Instructions for the task :: Wherever a line of the listing holds the string "orange", copy that line.

—————

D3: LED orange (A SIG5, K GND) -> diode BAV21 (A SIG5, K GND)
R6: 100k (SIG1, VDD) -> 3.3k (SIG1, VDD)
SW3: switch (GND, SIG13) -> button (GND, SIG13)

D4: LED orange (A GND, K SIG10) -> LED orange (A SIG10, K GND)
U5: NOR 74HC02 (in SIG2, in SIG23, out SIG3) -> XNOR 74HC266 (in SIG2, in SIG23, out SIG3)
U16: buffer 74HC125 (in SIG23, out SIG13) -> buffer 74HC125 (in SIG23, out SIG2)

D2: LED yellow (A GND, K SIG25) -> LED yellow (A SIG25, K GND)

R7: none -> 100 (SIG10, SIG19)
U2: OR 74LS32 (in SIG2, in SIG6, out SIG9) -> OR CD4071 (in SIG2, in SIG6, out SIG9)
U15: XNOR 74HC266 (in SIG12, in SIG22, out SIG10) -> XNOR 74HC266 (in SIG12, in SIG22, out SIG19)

—————

Solution to this task ::
D3: LED orange (A SIG5, K GND) -> diode BAV21 (A SIG5, K GND)
D4: LED orange (A GND, K SIG10) -> LED orange (A SIG10, K GND)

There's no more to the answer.